### [Task brief]
Return the lines from the one containing "where | amount |" to the end of the material, both end lines included, exactly and with nothing else.

### [Extracted entries]
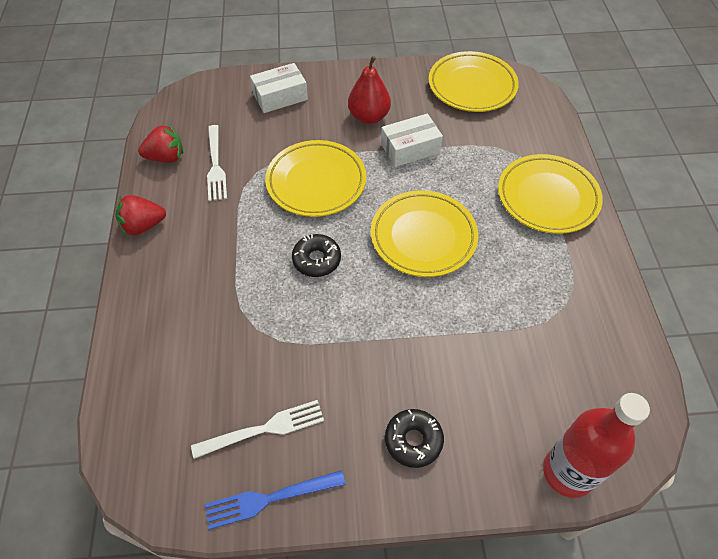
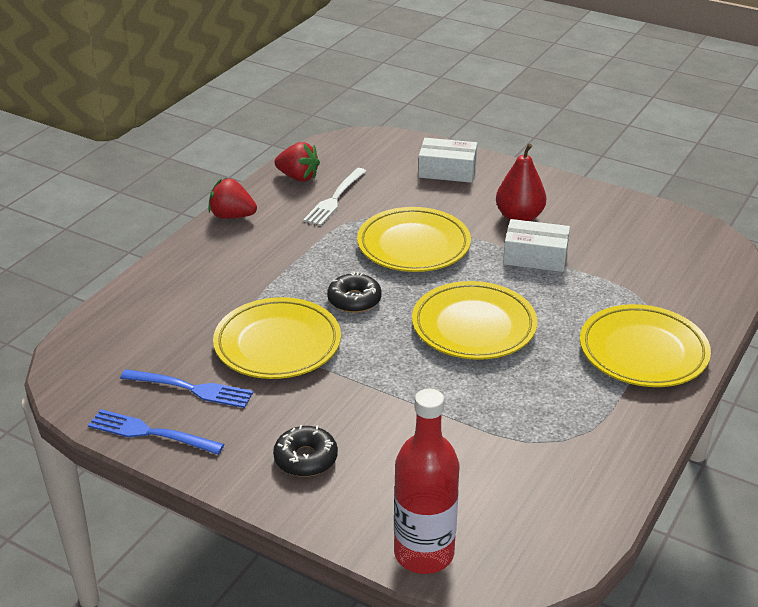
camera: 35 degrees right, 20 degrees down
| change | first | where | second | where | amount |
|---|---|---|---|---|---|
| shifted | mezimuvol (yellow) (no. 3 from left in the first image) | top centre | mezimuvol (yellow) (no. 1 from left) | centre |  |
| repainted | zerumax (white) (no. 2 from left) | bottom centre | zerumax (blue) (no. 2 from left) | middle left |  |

### [Response to the task]
| change | first | where | second | where | amount |
|---|---|---|---|---|---|
| shifted | mezimuvol (yellow) (no. 3 from left in the first image) | top centre | mezimuvol (yellow) (no. 1 from left) | centre |  |
| repainted | zerumax (white) (no. 2 from left) | bottom centre | zerumax (blue) (no. 2 from left) | middle left |  |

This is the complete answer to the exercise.